Reproduce the entire listing exactly as written, apart from its pictures.

════════════════

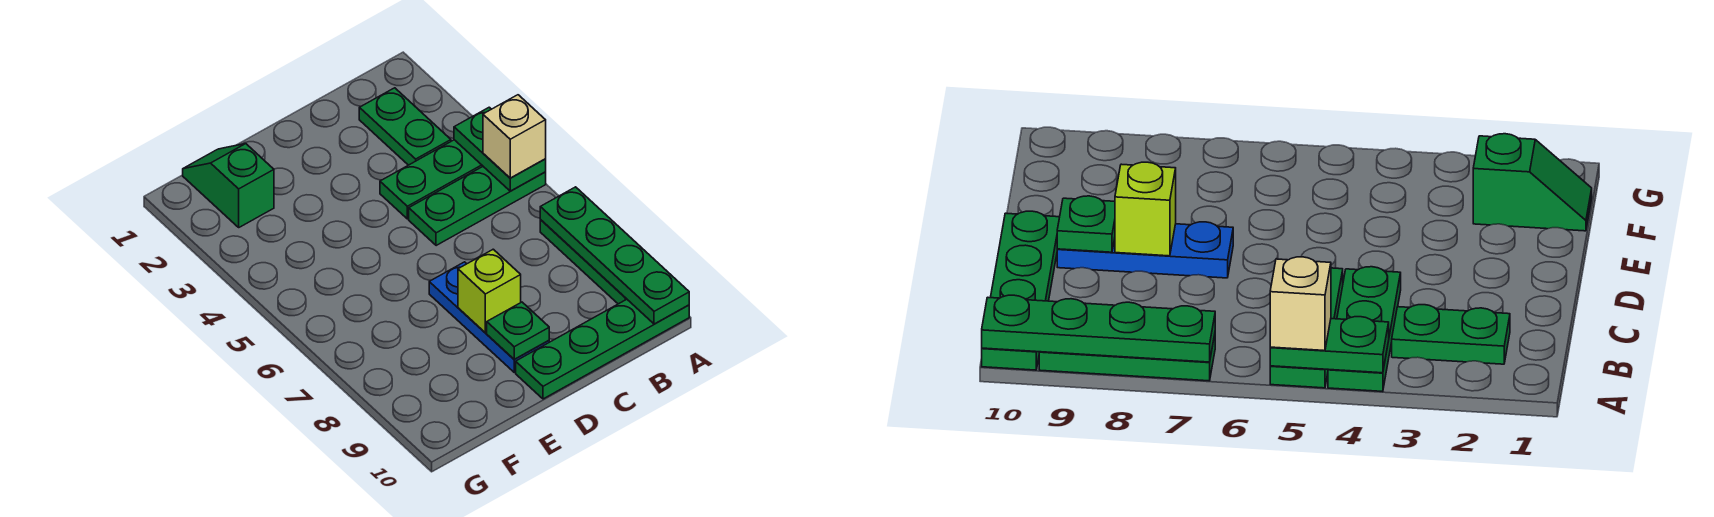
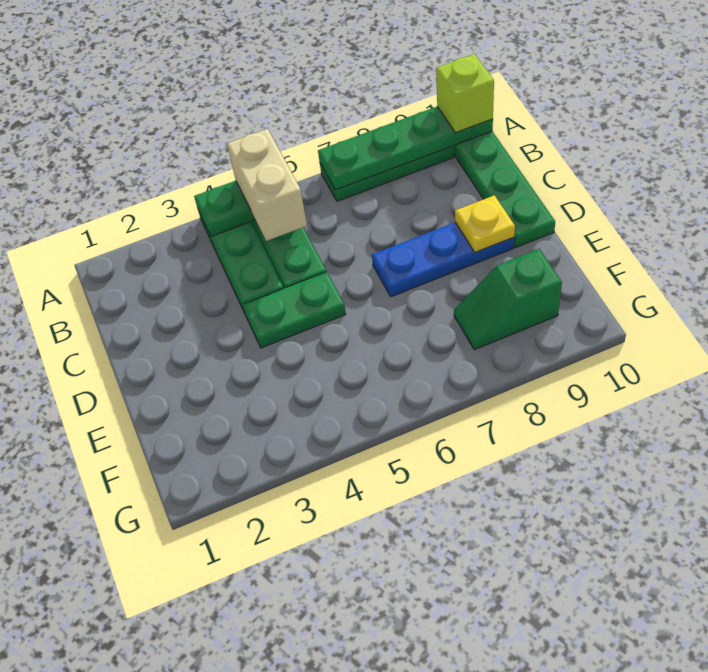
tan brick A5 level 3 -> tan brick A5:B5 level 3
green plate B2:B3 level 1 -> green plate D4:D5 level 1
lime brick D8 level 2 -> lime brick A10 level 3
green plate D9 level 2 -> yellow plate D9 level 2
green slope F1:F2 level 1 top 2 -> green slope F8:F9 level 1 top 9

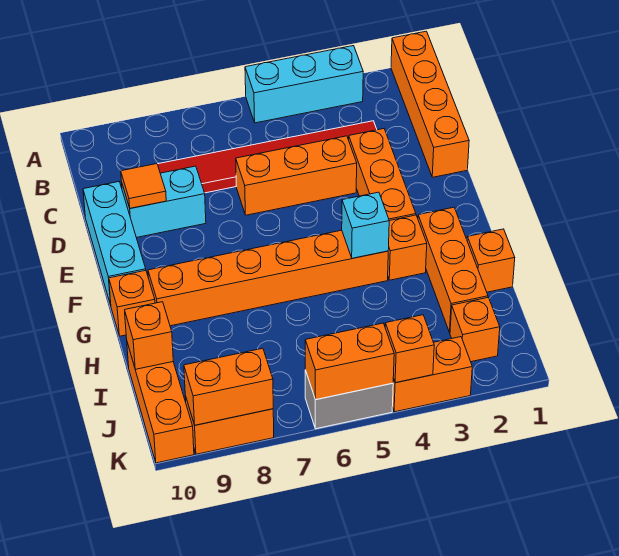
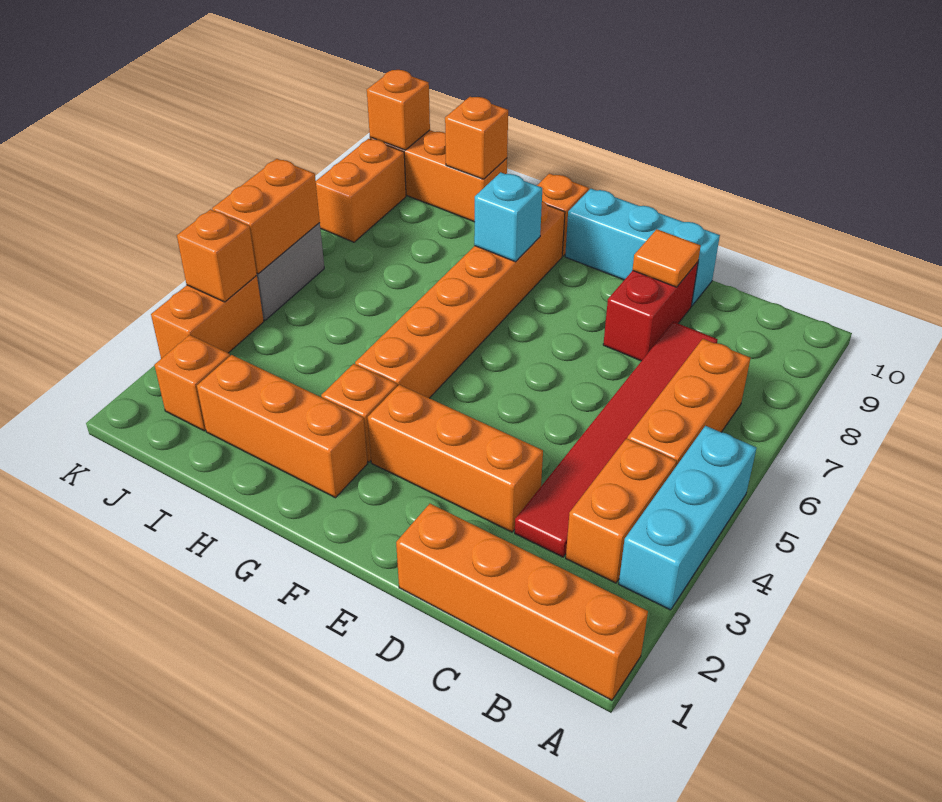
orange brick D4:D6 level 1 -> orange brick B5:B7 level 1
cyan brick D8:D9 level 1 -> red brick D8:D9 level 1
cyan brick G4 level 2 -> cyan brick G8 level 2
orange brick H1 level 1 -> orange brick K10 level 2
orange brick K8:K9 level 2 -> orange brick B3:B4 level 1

════════════════

**Written response:**
tan brick A5 level 3 -> tan brick A5:B5 level 3
green plate B2:B3 level 1 -> green plate D4:D5 level 1
lime brick D8 level 2 -> lime brick A10 level 3
green plate D9 level 2 -> yellow plate D9 level 2
green slope F1:F2 level 1 top 2 -> green slope F8:F9 level 1 top 9

orange brick D4:D6 level 1 -> orange brick B5:B7 level 1
cyan brick D8:D9 level 1 -> red brick D8:D9 level 1
cyan brick G4 level 2 -> cyan brick G8 level 2
orange brick H1 level 1 -> orange brick K10 level 2
orange brick K8:K9 level 2 -> orange brick B3:B4 level 1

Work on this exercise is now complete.